◆ WHAT THE TASK REQUIRES ◆
Retype, without changes or pictures, only the lines that begin at the one containing "(634, 567) = (658, 541): yellow" and end at the last line of the records that follow.

◆ DATA TO USE ◆
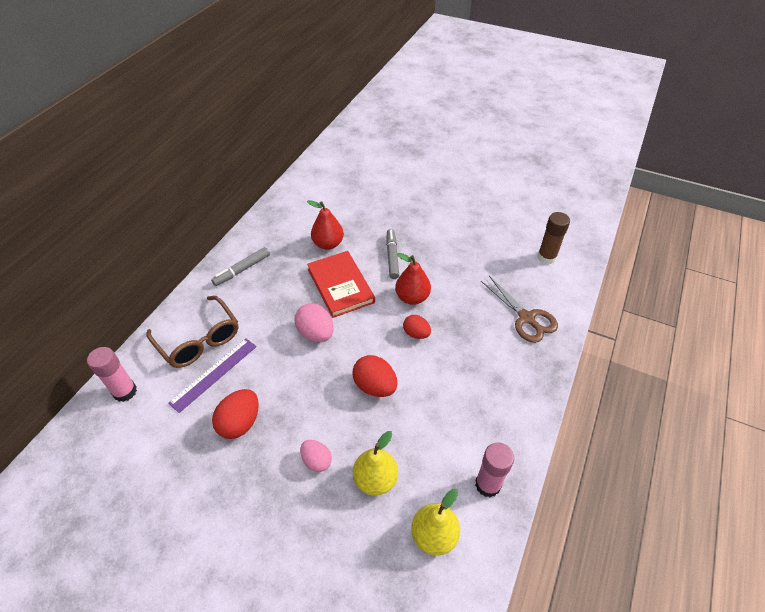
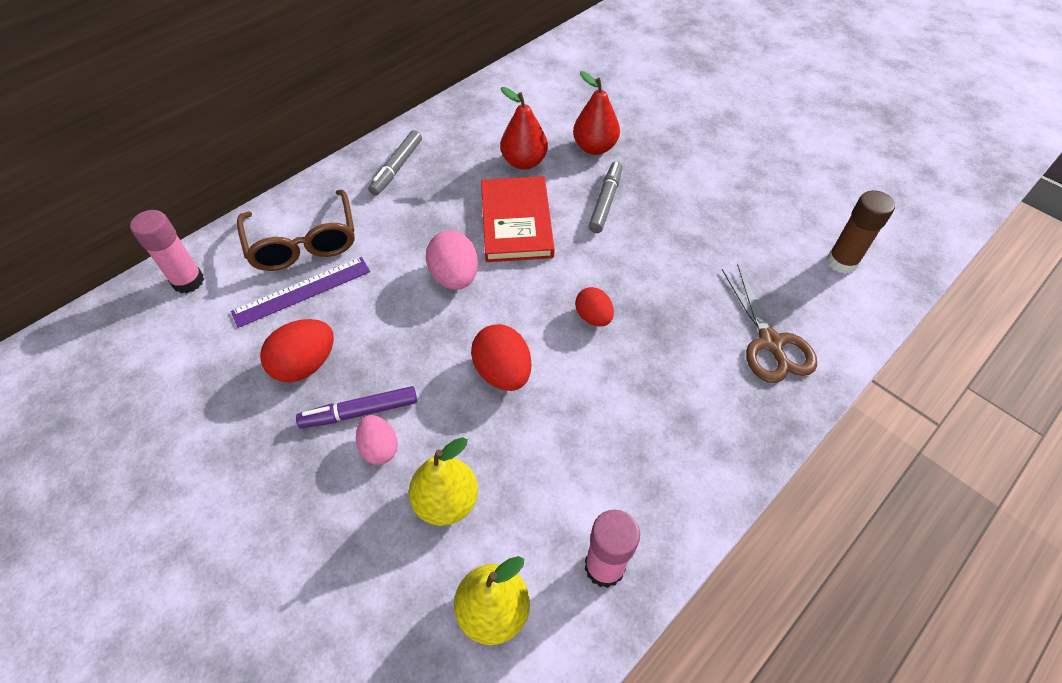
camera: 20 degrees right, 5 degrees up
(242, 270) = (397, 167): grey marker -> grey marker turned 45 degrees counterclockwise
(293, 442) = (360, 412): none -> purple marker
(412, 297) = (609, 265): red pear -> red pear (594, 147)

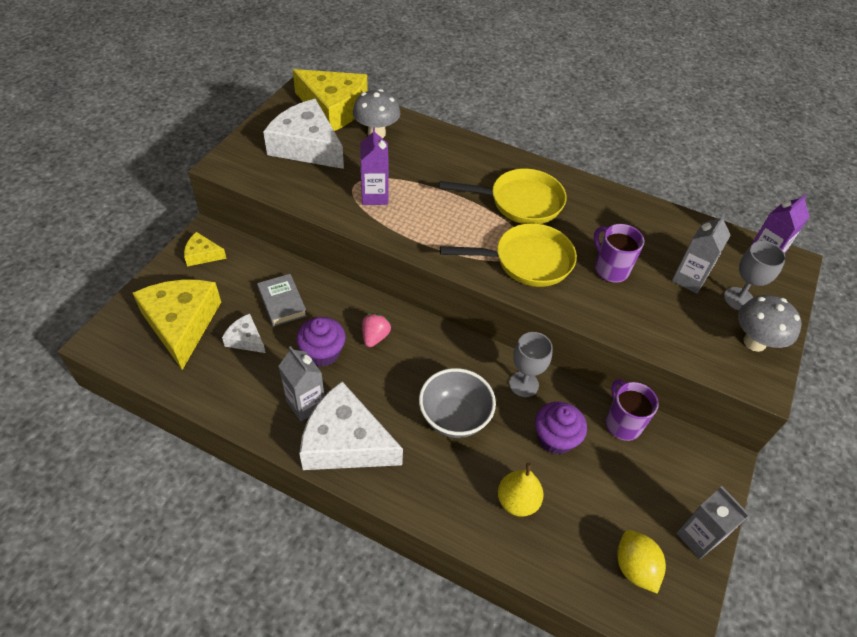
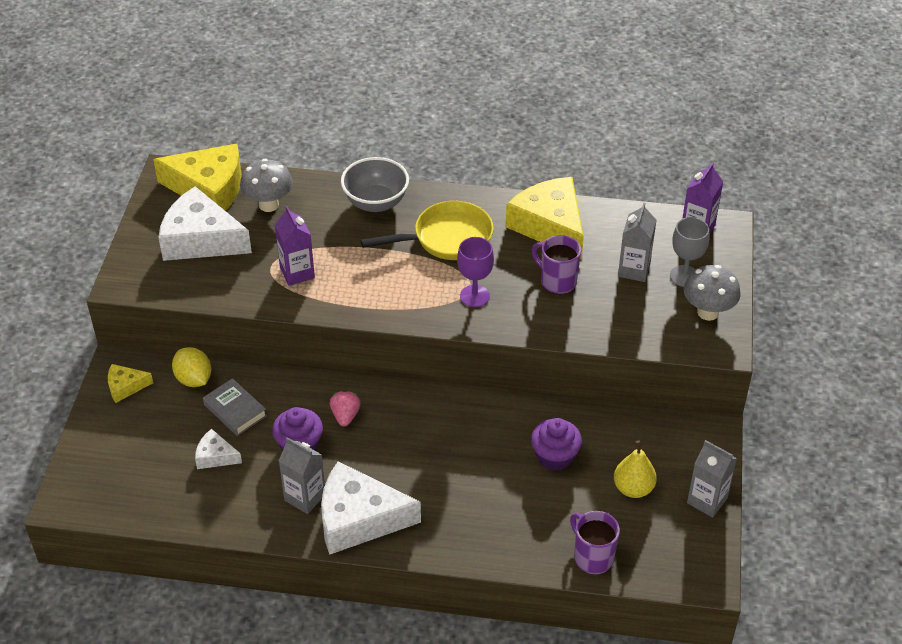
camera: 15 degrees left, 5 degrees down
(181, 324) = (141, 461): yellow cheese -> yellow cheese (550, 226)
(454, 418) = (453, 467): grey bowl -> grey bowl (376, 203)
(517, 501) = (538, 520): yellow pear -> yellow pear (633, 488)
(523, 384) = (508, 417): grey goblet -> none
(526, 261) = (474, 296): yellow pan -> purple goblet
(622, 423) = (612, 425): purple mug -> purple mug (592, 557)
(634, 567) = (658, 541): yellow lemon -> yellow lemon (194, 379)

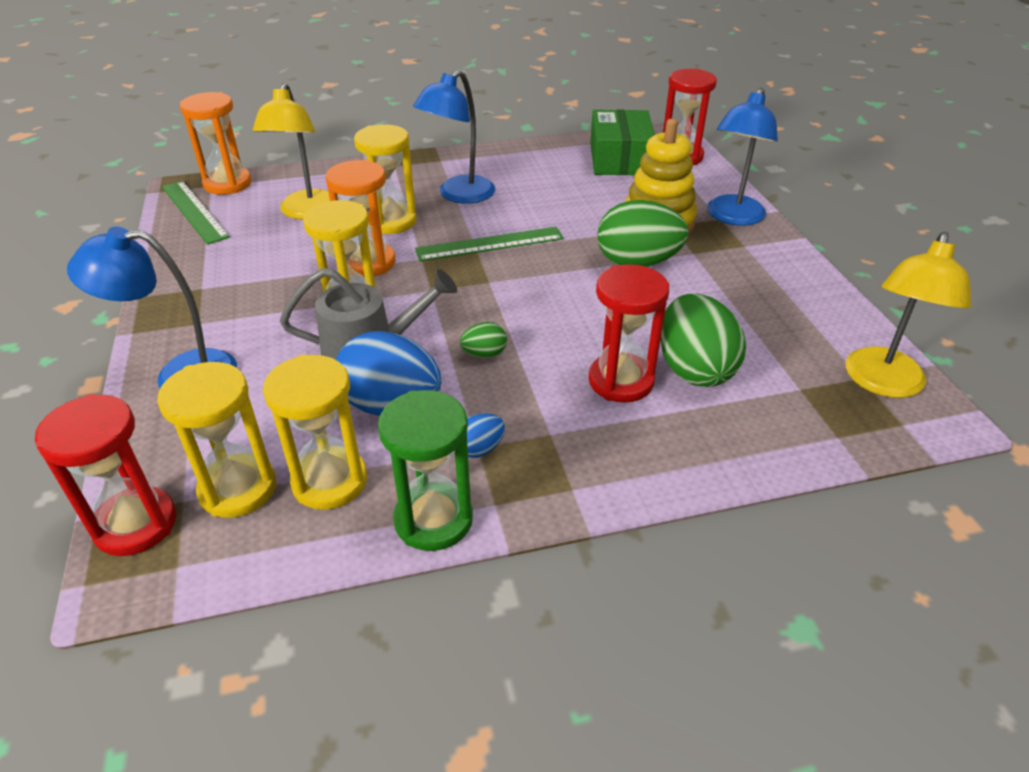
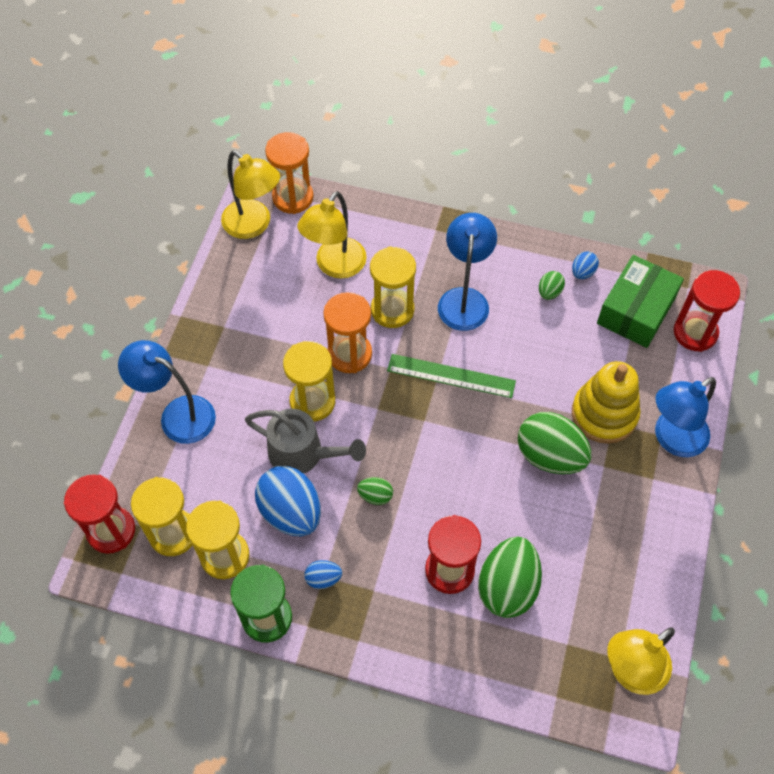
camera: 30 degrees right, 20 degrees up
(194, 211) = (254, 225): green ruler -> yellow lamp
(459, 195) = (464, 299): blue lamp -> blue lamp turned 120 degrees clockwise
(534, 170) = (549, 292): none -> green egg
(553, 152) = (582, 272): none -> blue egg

◆ YOUR RESPONSE ◆
(634, 567) = (658, 541): yellow lemon -> yellow lemon (194, 379)

camera: 30 degrees right, 20 degrees up
(194, 211) = (254, 225): green ruler -> yellow lamp
(459, 195) = (464, 299): blue lamp -> blue lamp turned 120 degrees clockwise
(534, 170) = (549, 292): none -> green egg
(553, 152) = (582, 272): none -> blue egg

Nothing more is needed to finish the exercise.